* begin EXTRACTED MATERIAL *

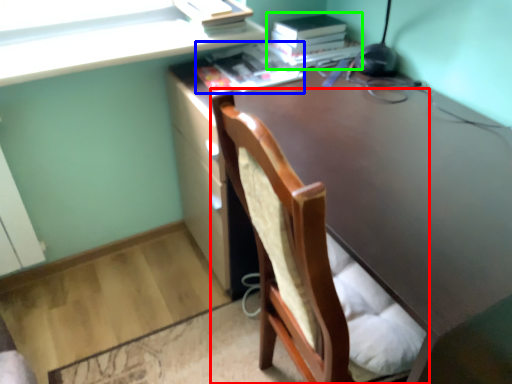
Question: Estimate the real-world distances between objects in this image. Which object is farther from chair (highlighted by a red box), book (highlighted by a blue box) or paperback book (highlighted by a green box)?

Choices:
 (A) book
 (B) paperback book

Answer: (B)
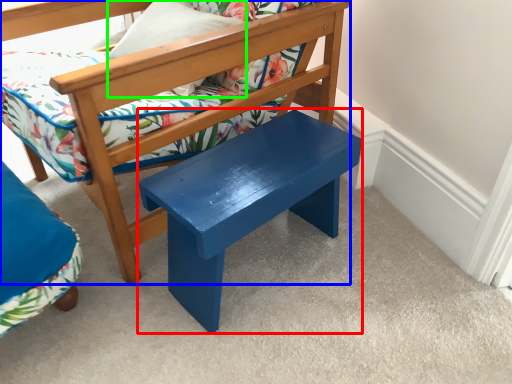
Question: Considering the real-world distances, which object is closest to stool (highlighted by a red box)? chair (highlighted by a blue box) or pillow (highlighted by a green box).

Choices:
 (A) chair
 (B) pillow

Answer: (A)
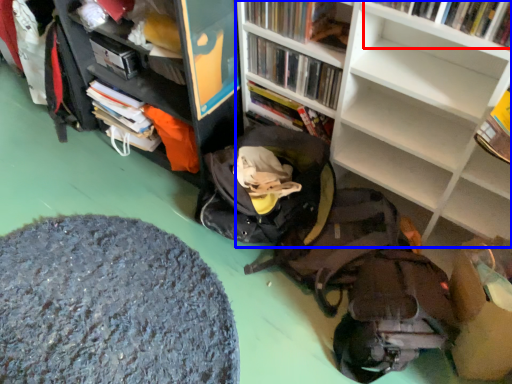
Question: Which point is closer to the camera, book (highlighted by a red box) or bookcase (highlighted by a blue box)?

Choices:
 (A) book
 (B) bookcase

Answer: (B)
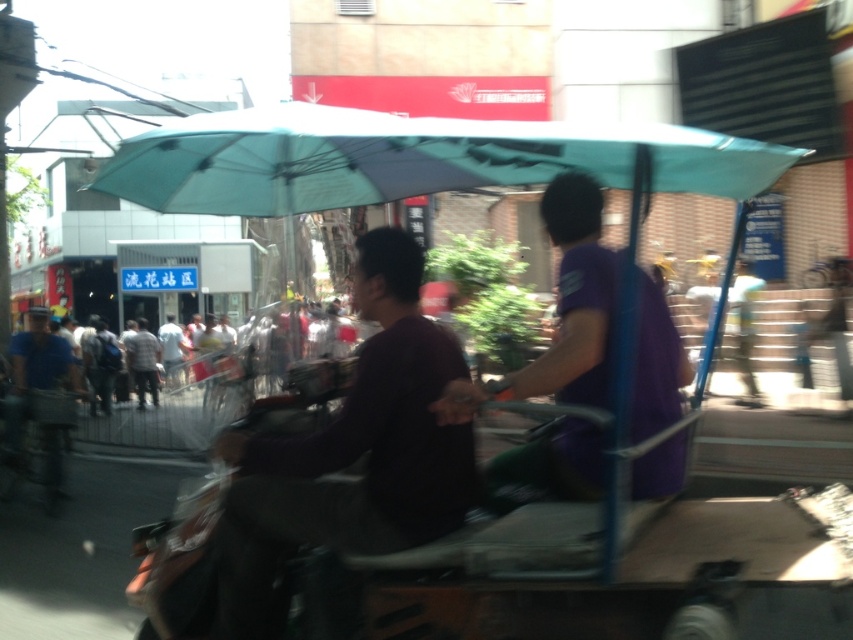
Does point (552, 538) come behind point (410, 340)?

No.

From the picture: Which is more to the right, metallic purple golf cart at center or dark purple shirt at center?

metallic purple golf cart at center is more to the right.

Which is in front, point (271, 481) or point (393, 320)?

Point (271, 481)

This screenshot has height=640, width=853. Identify the location of metallic purple golf cart at center. pos(444,516).

From the picture: Can you confirm if metallic purple golf cart at center is thinner than purple matte shirt at center?

In fact, metallic purple golf cart at center might be wider than purple matte shirt at center.

Is metallic purple golf cart at center further to the viewer compared to purple matte shirt at center?

No, it is not.

Measure the distance between metallic purple golf cart at center and camera.

metallic purple golf cart at center is 6.14 feet away from camera.

Identify the location of metallic purple golf cart at center. The image size is (853, 640). pyautogui.click(x=444, y=516).

Between metallic purple golf cart at center and light gray shirt at center, which one appears on the right side from the viewer's perspective?

Positioned to the right is metallic purple golf cart at center.

Is point (265, 525) positioned in front of point (166, 321)?

Yes.

Find the location of a particular element. The image size is (853, 640). metallic purple golf cart at center is located at coordinates 444,516.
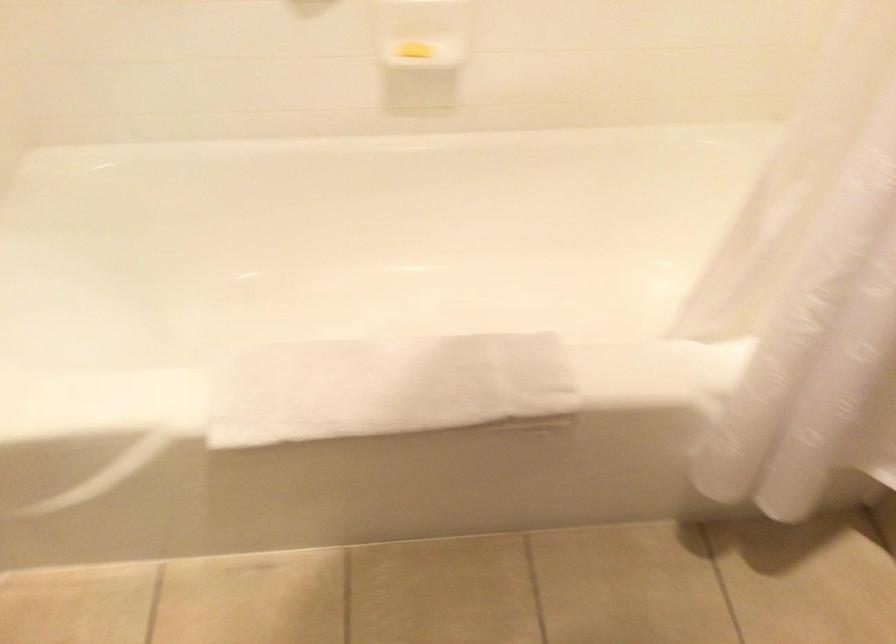
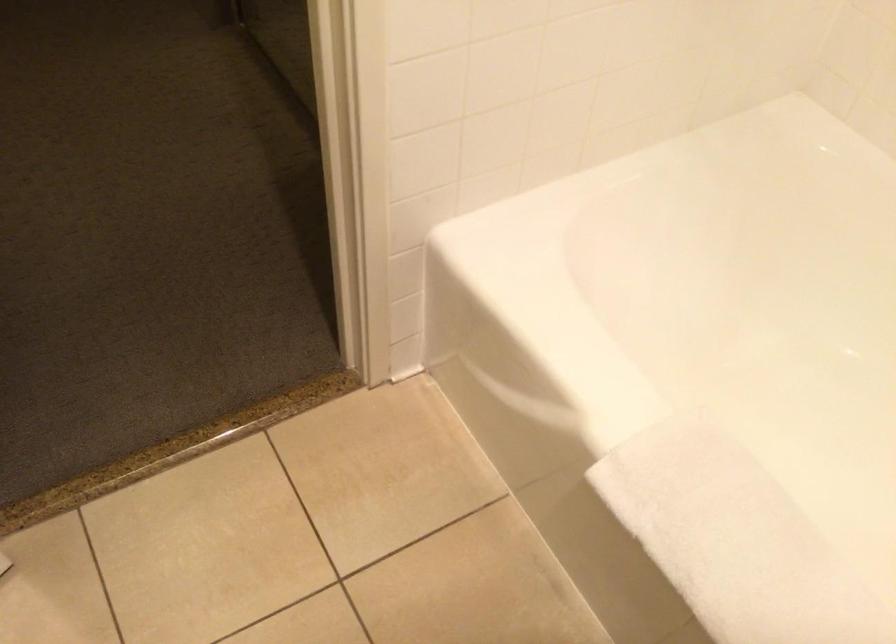
Locate, in the second image, the point that corresponds to [325,384] in the first image.

(736, 541)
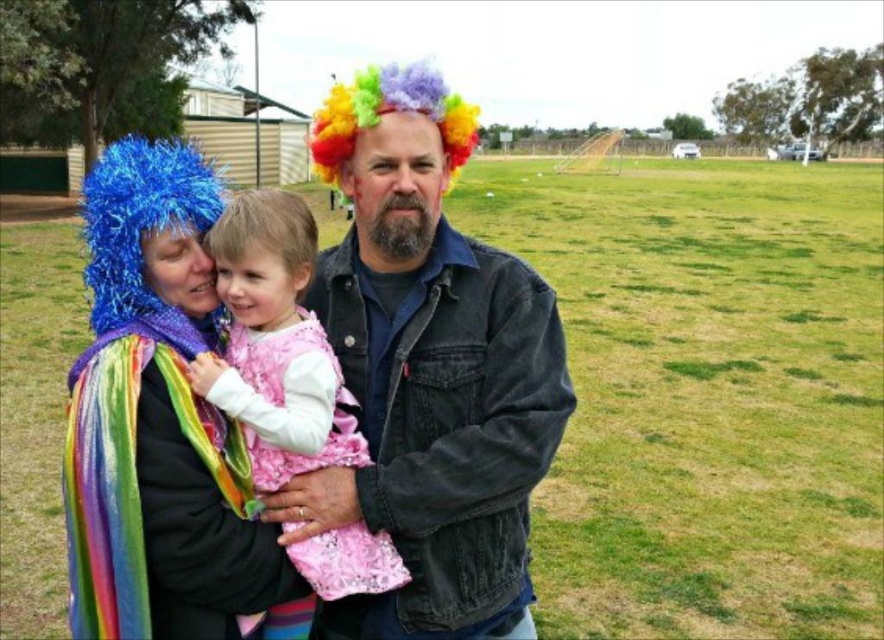
Does rainbow fabric cape at left appear under pink satin dress at center?

Incorrect, rainbow fabric cape at left is not positioned below pink satin dress at center.

Is rainbow fabric cape at left bigger than pink satin dress at center?

Indeed, rainbow fabric cape at left has a larger size compared to pink satin dress at center.

Describe the element at coordinates (158, 422) in the screenshot. I see `rainbow fabric cape at left` at that location.

In order to click on rainbow fabric cape at left in this screenshot , I will do `click(158, 422)`.

Who is higher up, denim jacket at center or pink satin dress at center?

pink satin dress at center is above.

Is the position of denim jacket at center less distant than that of pink satin dress at center?

No, denim jacket at center is further to the viewer.

Who is more forward, [427,349] or [249,365]?

Point [249,365]

Image resolution: width=884 pixels, height=640 pixels. Identify the location of denim jacket at center. (428, 371).

Between point (450, 132) and point (126, 573), which one is positioned in front?

Point (126, 573)

Who is lower down, denim jacket at center or rainbow fabric cape at left?

denim jacket at center

The width and height of the screenshot is (884, 640). I want to click on denim jacket at center, so click(428, 371).

Where is `denim jacket at center`? Image resolution: width=884 pixels, height=640 pixels. denim jacket at center is located at coordinates (428, 371).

* end EXTRACTED MATERIAL *

SHORT EXERCISE ▸ Copy every line above word for word, but omit the picture markers.

ANSWER TO THE EXERCISE ▸
Question: Estimate the real-world distances between objects in this image. Which object is farther from chair (highlighted by a red box), book (highlighted by a blue box) or paperback book (highlighted by a green box)?

Choices:
 (A) book
 (B) paperback book

Answer: (B)
Question: Considering the real-world distances, which object is closest to stool (highlighted by a red box)? chair (highlighted by a blue box) or pillow (highlighted by a green box).

Choices:
 (A) chair
 (B) pillow

Answer: (A)
Question: Which point is closer to the camera, book (highlighted by a red box) or bookcase (highlighted by a blue box)?

Choices:
 (A) book
 (B) bookcase

Answer: (B)
Does point (552, 538) come behind point (410, 340)?

No.

From the picture: Which is more to the right, metallic purple golf cart at center or dark purple shirt at center?

metallic purple golf cart at center is more to the right.

Which is in front, point (271, 481) or point (393, 320)?

Point (271, 481)

This screenshot has height=640, width=853. Identify the location of metallic purple golf cart at center. pos(444,516).

From the picture: Can you confirm if metallic purple golf cart at center is thinner than purple matte shirt at center?

In fact, metallic purple golf cart at center might be wider than purple matte shirt at center.

Is metallic purple golf cart at center further to the viewer compared to purple matte shirt at center?

No, it is not.

Measure the distance between metallic purple golf cart at center and camera.

metallic purple golf cart at center is 6.14 feet away from camera.

Identify the location of metallic purple golf cart at center. The image size is (853, 640). pyautogui.click(x=444, y=516).

Between metallic purple golf cart at center and light gray shirt at center, which one appears on the right side from the viewer's perspective?

Positioned to the right is metallic purple golf cart at center.

Is point (265, 525) positioned in front of point (166, 321)?

Yes.

Find the location of a particular element. The image size is (853, 640). metallic purple golf cart at center is located at coordinates 444,516.
Locate, in the second image, the point that corresponds to [325,384] in the first image.

(736, 541)
Does rainbow fabric cape at left appear under pink satin dress at center?

Incorrect, rainbow fabric cape at left is not positioned below pink satin dress at center.

Is rainbow fabric cape at left bigger than pink satin dress at center?

Indeed, rainbow fabric cape at left has a larger size compared to pink satin dress at center.

Describe the element at coordinates (158, 422) in the screenshot. I see `rainbow fabric cape at left` at that location.

In order to click on rainbow fabric cape at left in this screenshot , I will do `click(158, 422)`.

Who is higher up, denim jacket at center or pink satin dress at center?

pink satin dress at center is above.

Is the position of denim jacket at center less distant than that of pink satin dress at center?

No, denim jacket at center is further to the viewer.

Who is more forward, [427,349] or [249,365]?

Point [249,365]

Image resolution: width=884 pixels, height=640 pixels. Identify the location of denim jacket at center. (428, 371).

Between point (450, 132) and point (126, 573), which one is positioned in front?

Point (126, 573)

Who is lower down, denim jacket at center or rainbow fabric cape at left?

denim jacket at center

The width and height of the screenshot is (884, 640). I want to click on denim jacket at center, so click(428, 371).

Where is `denim jacket at center`? Image resolution: width=884 pixels, height=640 pixels. denim jacket at center is located at coordinates (428, 371).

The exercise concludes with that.